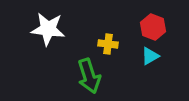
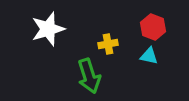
white star: rotated 24 degrees counterclockwise
yellow cross: rotated 18 degrees counterclockwise
cyan triangle: moved 1 px left; rotated 42 degrees clockwise
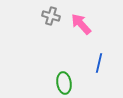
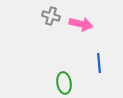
pink arrow: rotated 145 degrees clockwise
blue line: rotated 18 degrees counterclockwise
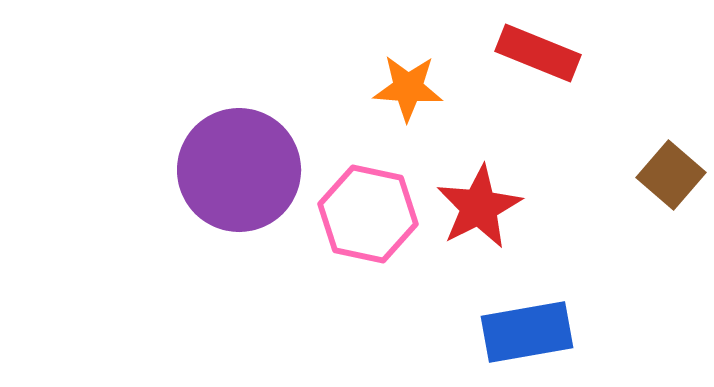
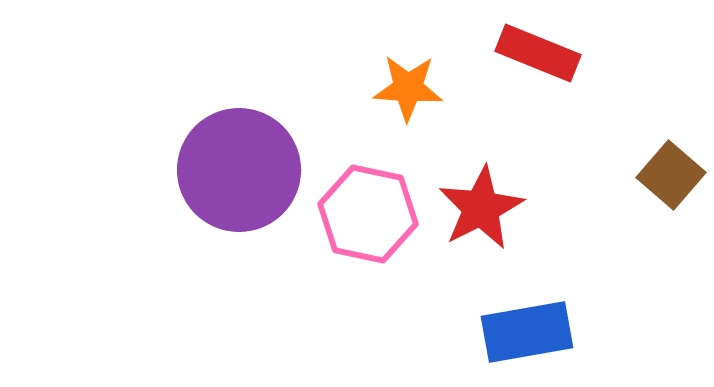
red star: moved 2 px right, 1 px down
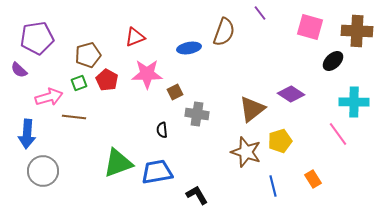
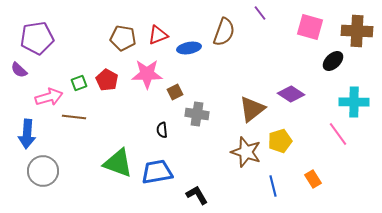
red triangle: moved 23 px right, 2 px up
brown pentagon: moved 35 px right, 17 px up; rotated 25 degrees clockwise
green triangle: rotated 40 degrees clockwise
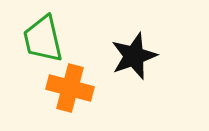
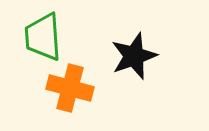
green trapezoid: moved 2 px up; rotated 9 degrees clockwise
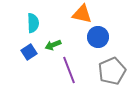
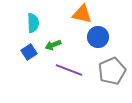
purple line: rotated 48 degrees counterclockwise
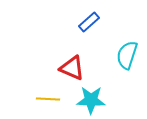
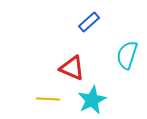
cyan star: moved 1 px right; rotated 28 degrees counterclockwise
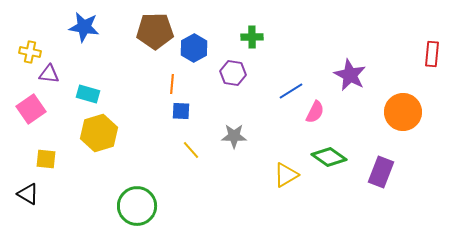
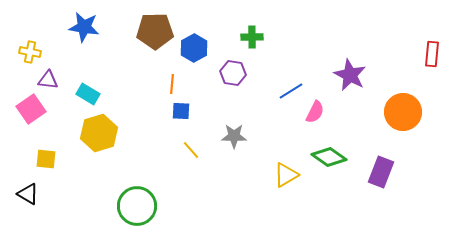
purple triangle: moved 1 px left, 6 px down
cyan rectangle: rotated 15 degrees clockwise
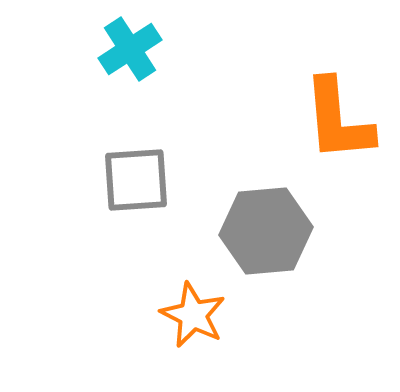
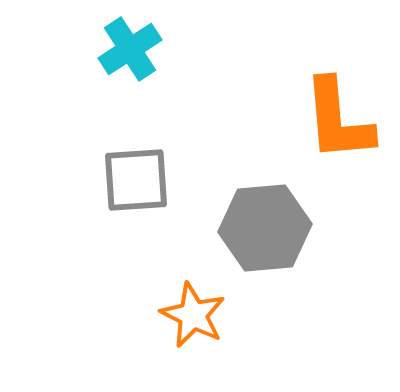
gray hexagon: moved 1 px left, 3 px up
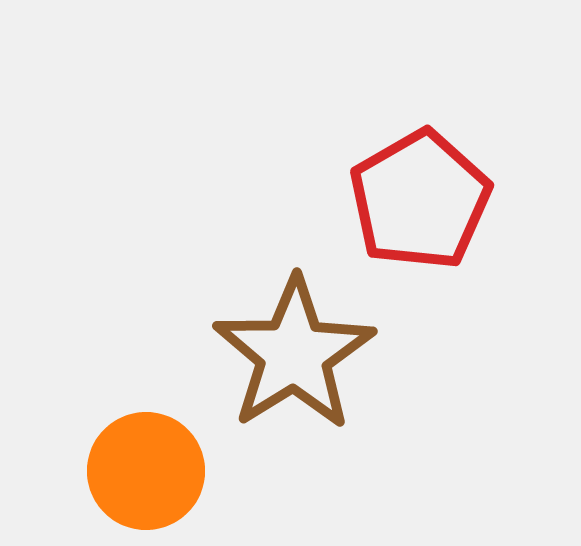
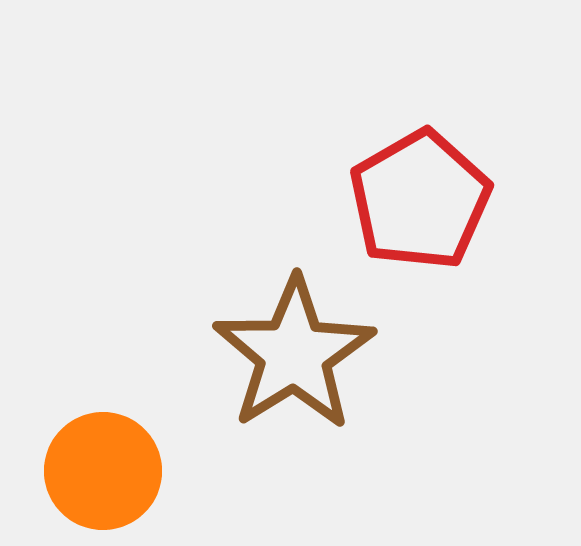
orange circle: moved 43 px left
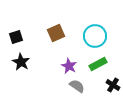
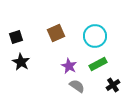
black cross: rotated 24 degrees clockwise
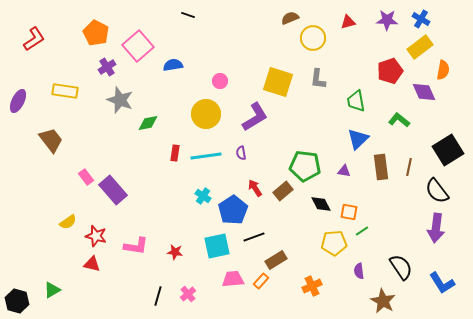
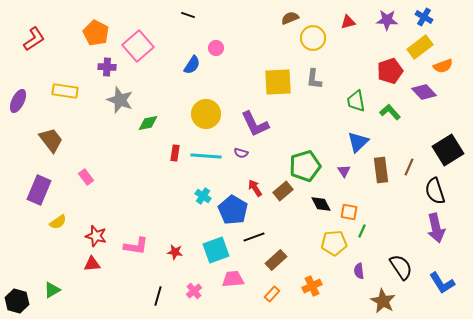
blue cross at (421, 19): moved 3 px right, 2 px up
blue semicircle at (173, 65): moved 19 px right; rotated 132 degrees clockwise
purple cross at (107, 67): rotated 36 degrees clockwise
orange semicircle at (443, 70): moved 4 px up; rotated 60 degrees clockwise
gray L-shape at (318, 79): moved 4 px left
pink circle at (220, 81): moved 4 px left, 33 px up
yellow square at (278, 82): rotated 20 degrees counterclockwise
purple diamond at (424, 92): rotated 20 degrees counterclockwise
purple L-shape at (255, 117): moved 7 px down; rotated 96 degrees clockwise
green L-shape at (399, 120): moved 9 px left, 8 px up; rotated 10 degrees clockwise
blue triangle at (358, 139): moved 3 px down
purple semicircle at (241, 153): rotated 64 degrees counterclockwise
cyan line at (206, 156): rotated 12 degrees clockwise
green pentagon at (305, 166): rotated 24 degrees counterclockwise
brown rectangle at (381, 167): moved 3 px down
brown line at (409, 167): rotated 12 degrees clockwise
purple triangle at (344, 171): rotated 48 degrees clockwise
purple rectangle at (113, 190): moved 74 px left; rotated 64 degrees clockwise
black semicircle at (437, 191): moved 2 px left; rotated 20 degrees clockwise
blue pentagon at (233, 210): rotated 8 degrees counterclockwise
yellow semicircle at (68, 222): moved 10 px left
purple arrow at (436, 228): rotated 20 degrees counterclockwise
green line at (362, 231): rotated 32 degrees counterclockwise
cyan square at (217, 246): moved 1 px left, 4 px down; rotated 8 degrees counterclockwise
brown rectangle at (276, 260): rotated 10 degrees counterclockwise
red triangle at (92, 264): rotated 18 degrees counterclockwise
orange rectangle at (261, 281): moved 11 px right, 13 px down
pink cross at (188, 294): moved 6 px right, 3 px up
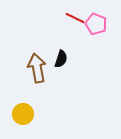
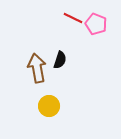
red line: moved 2 px left
black semicircle: moved 1 px left, 1 px down
yellow circle: moved 26 px right, 8 px up
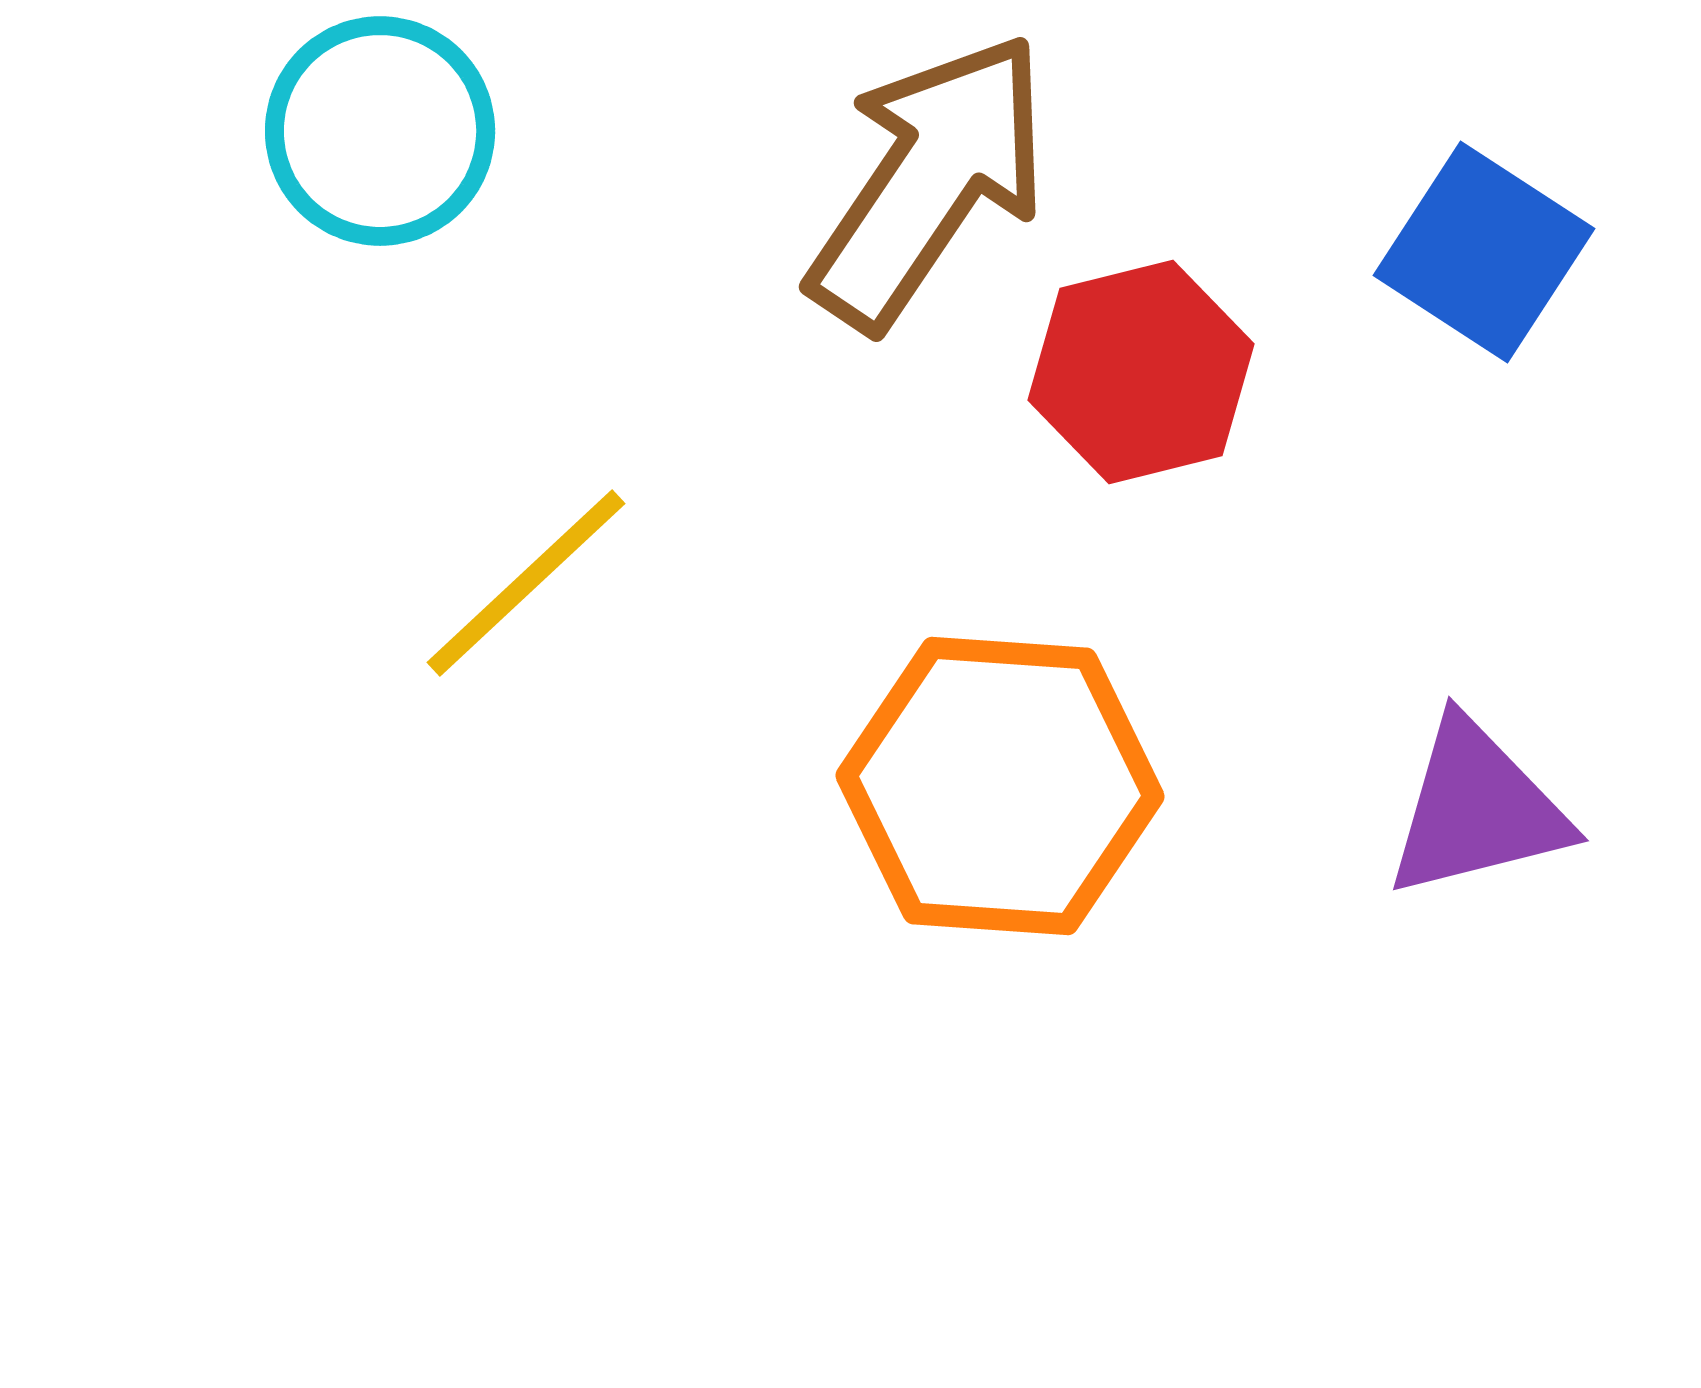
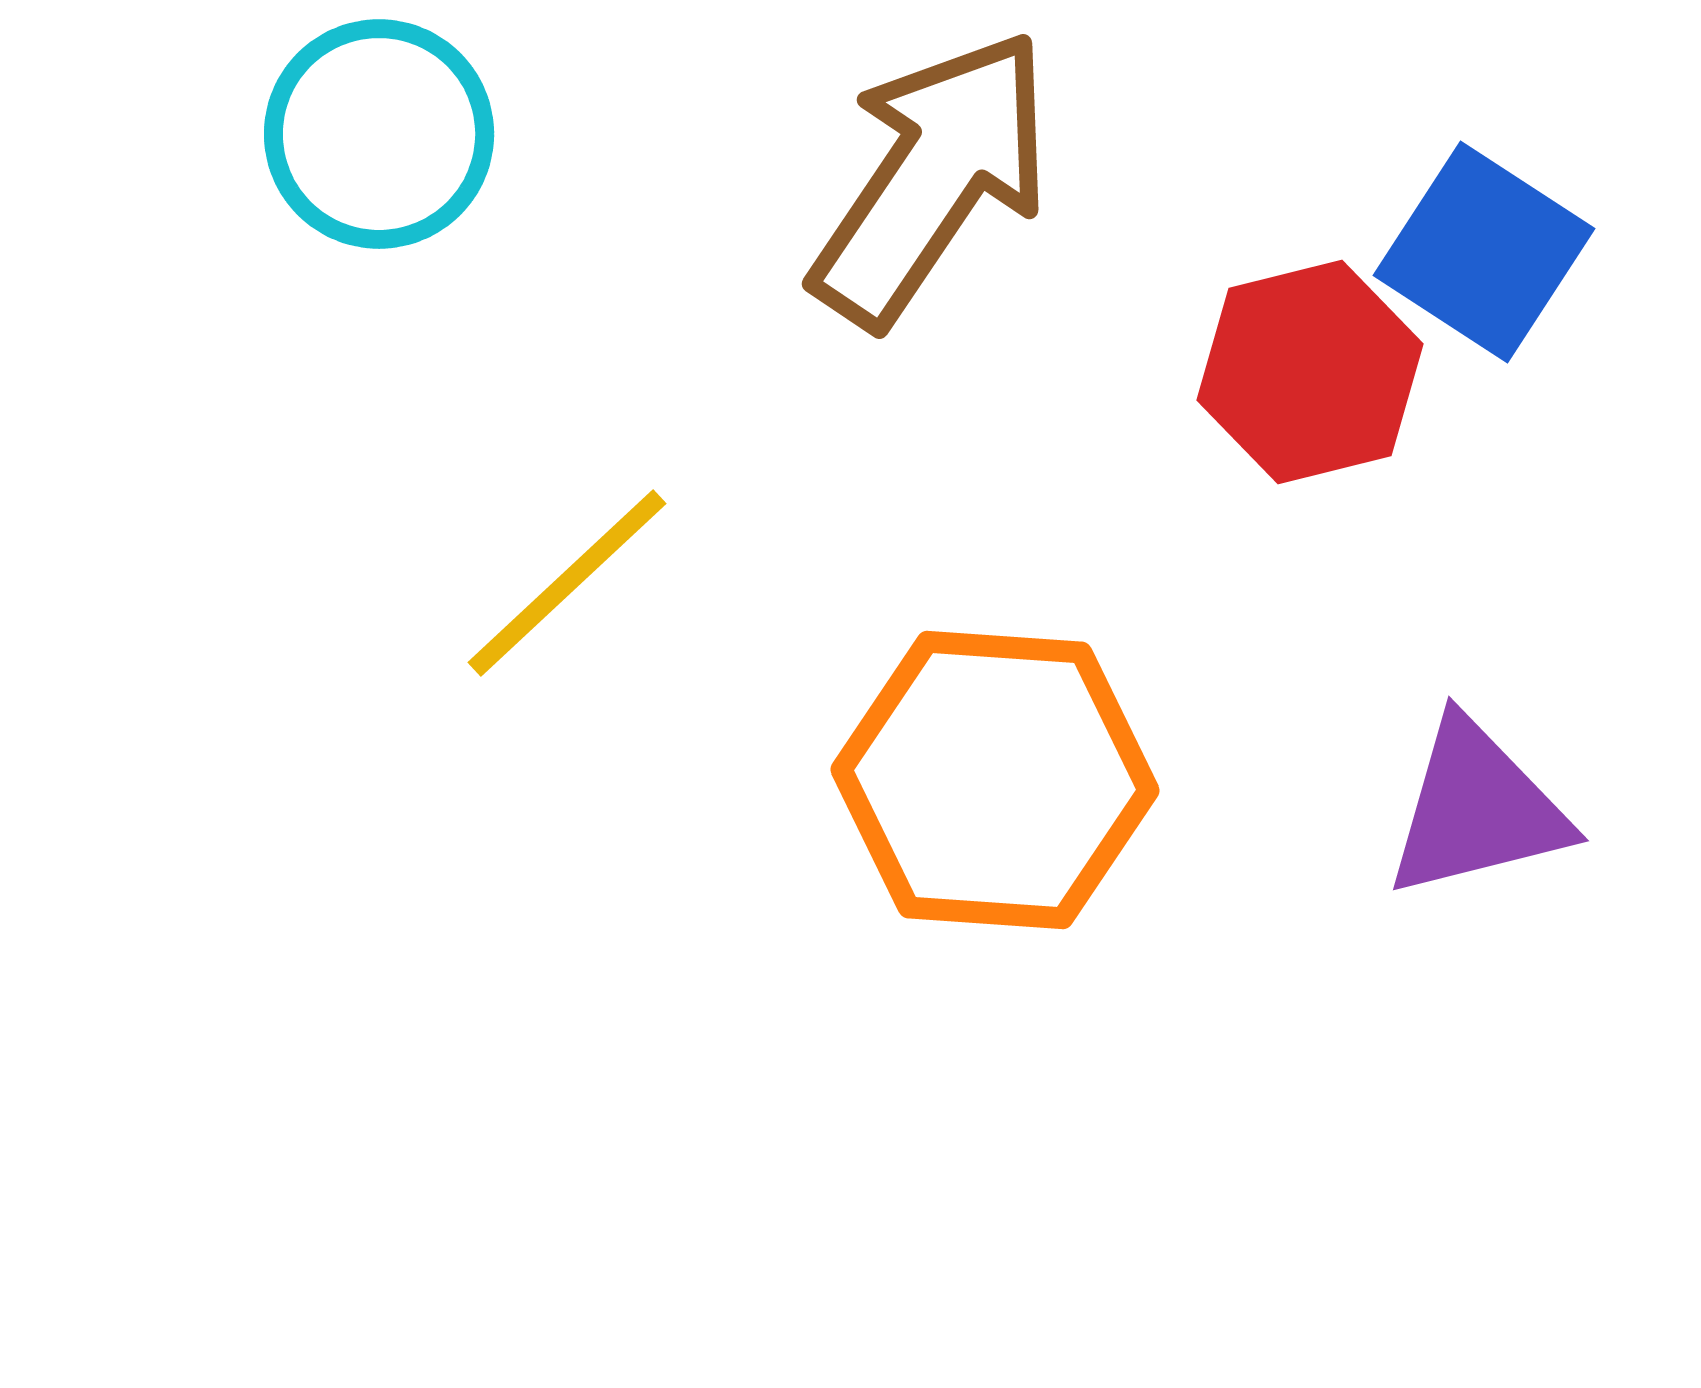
cyan circle: moved 1 px left, 3 px down
brown arrow: moved 3 px right, 3 px up
red hexagon: moved 169 px right
yellow line: moved 41 px right
orange hexagon: moved 5 px left, 6 px up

EXERCISE:
Which lines above carry the string "hexagon"? Copy those lines.

FINISHED EXERCISE:
gray hexagon: moved 1 px left, 3 px up
red hexagon: moved 169 px right
orange hexagon: moved 5 px left, 6 px up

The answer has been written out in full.